▶ [WHAT TO DO]
Make an exact copy of all the entries, but do not reproduce the pictures.
....
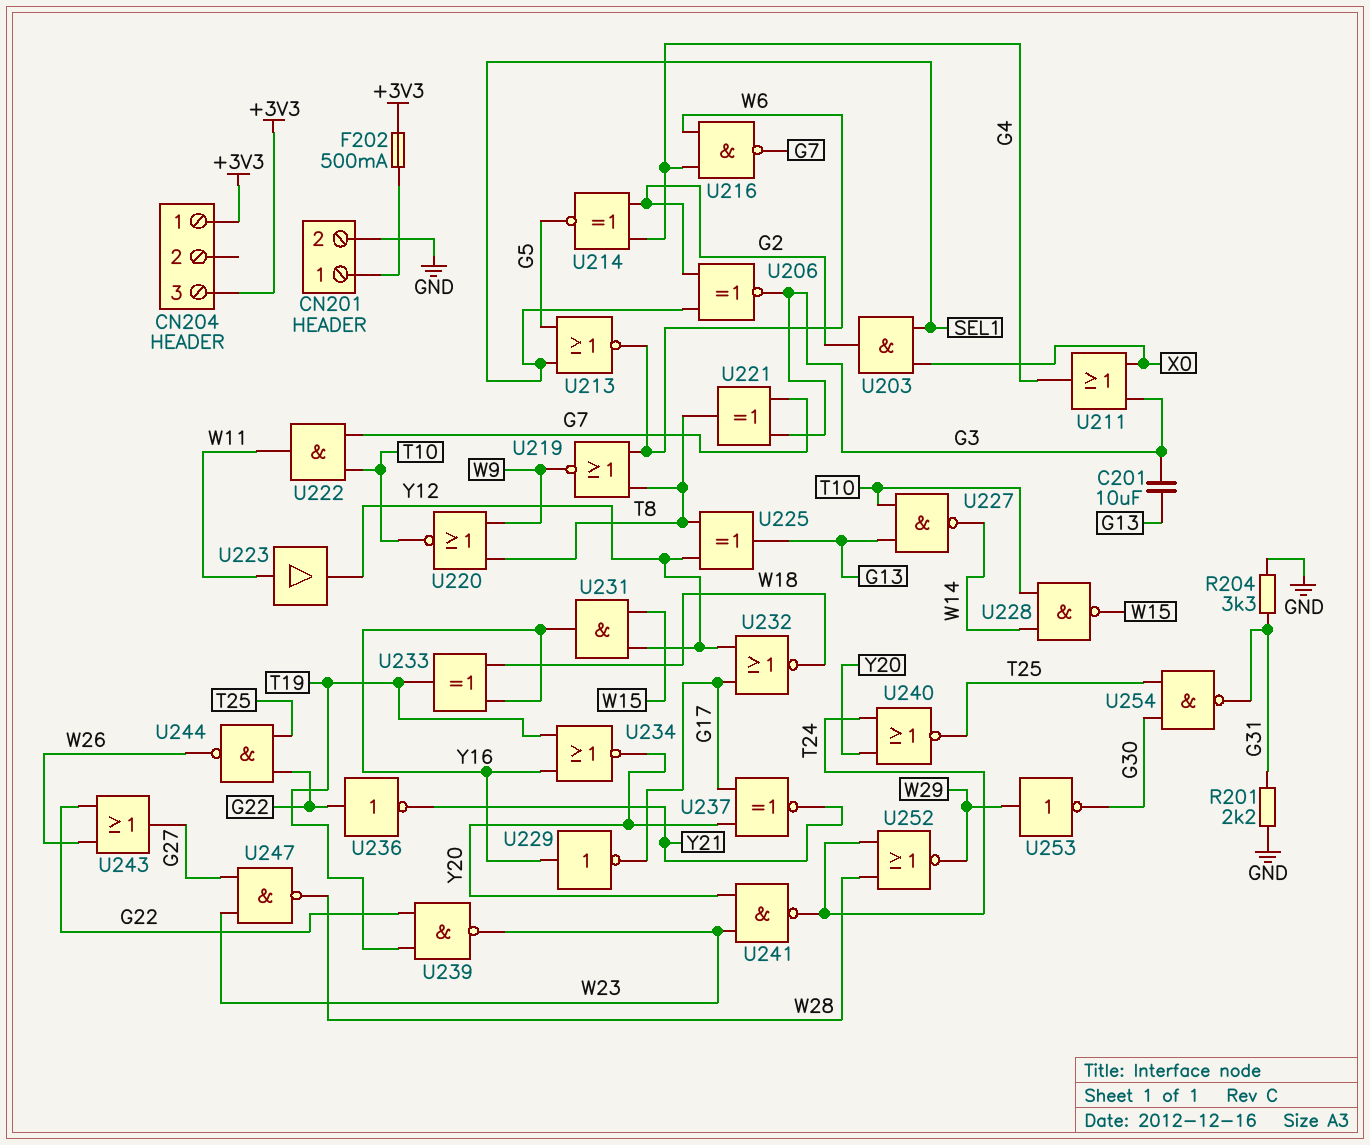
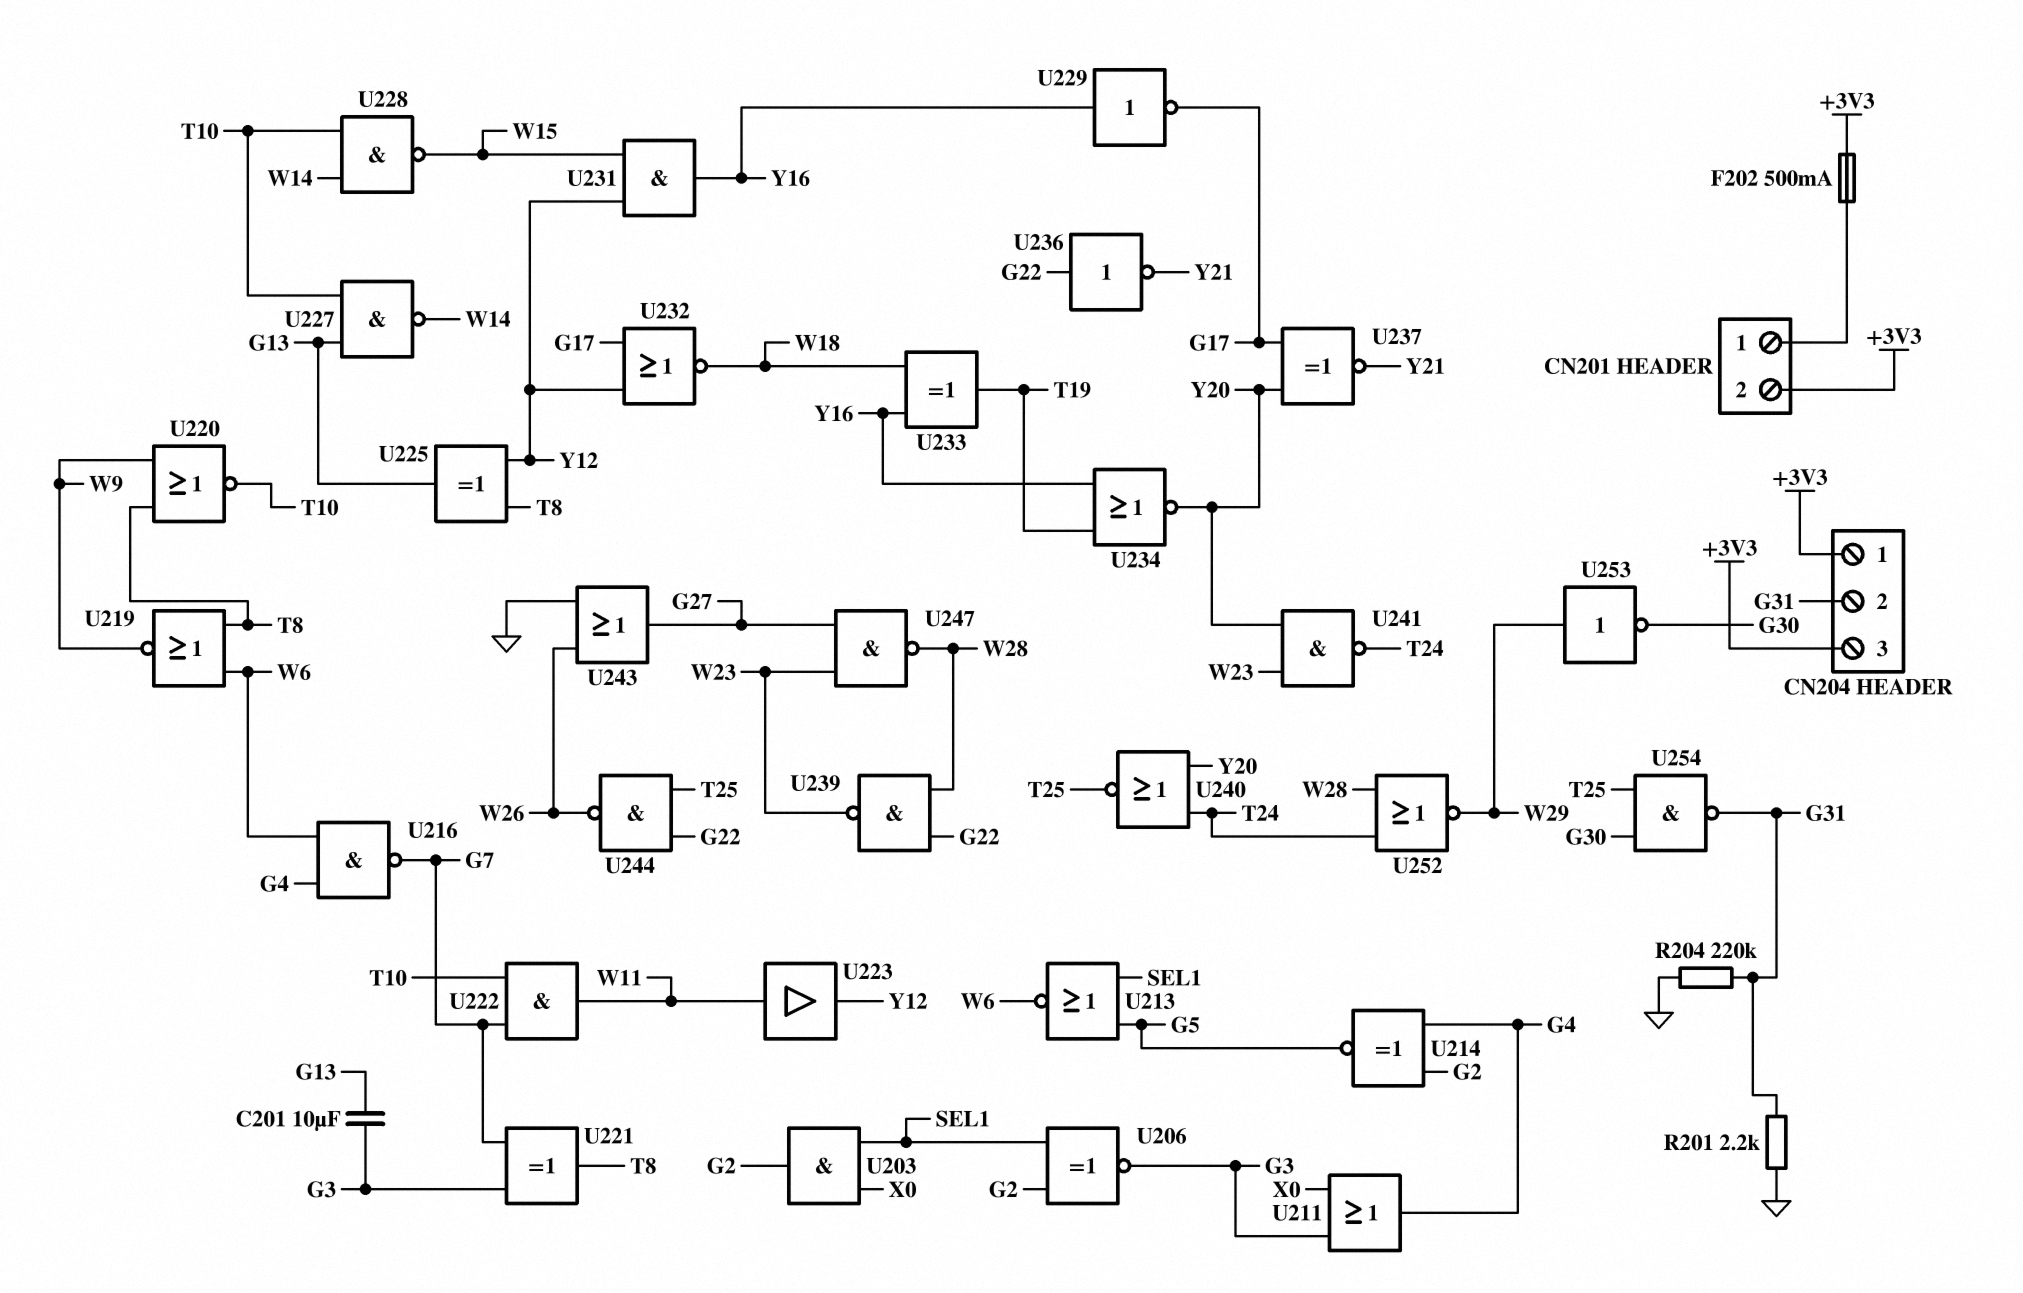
CN201 pin 2: GND -> +3V3
CN204 pin 2: none -> G31
R204: 3.3k (G31, GND) -> 220k (G31, GND)
U239: NAND (in G22, in T19, out W23) -> NAND (in G22, in W28, out W23)
U243: OR (in G22, in W26, out G27) -> OR (in GND, in W26, out G27)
....
▶ [SOLUTION TO THIS PROBLEM]
CN201 pin 2: GND -> +3V3
CN204 pin 2: none -> G31
R204: 3.3k (G31, GND) -> 220k (G31, GND)
U239: NAND (in G22, in T19, out W23) -> NAND (in G22, in W28, out W23)
U243: OR (in G22, in W26, out G27) -> OR (in GND, in W26, out G27)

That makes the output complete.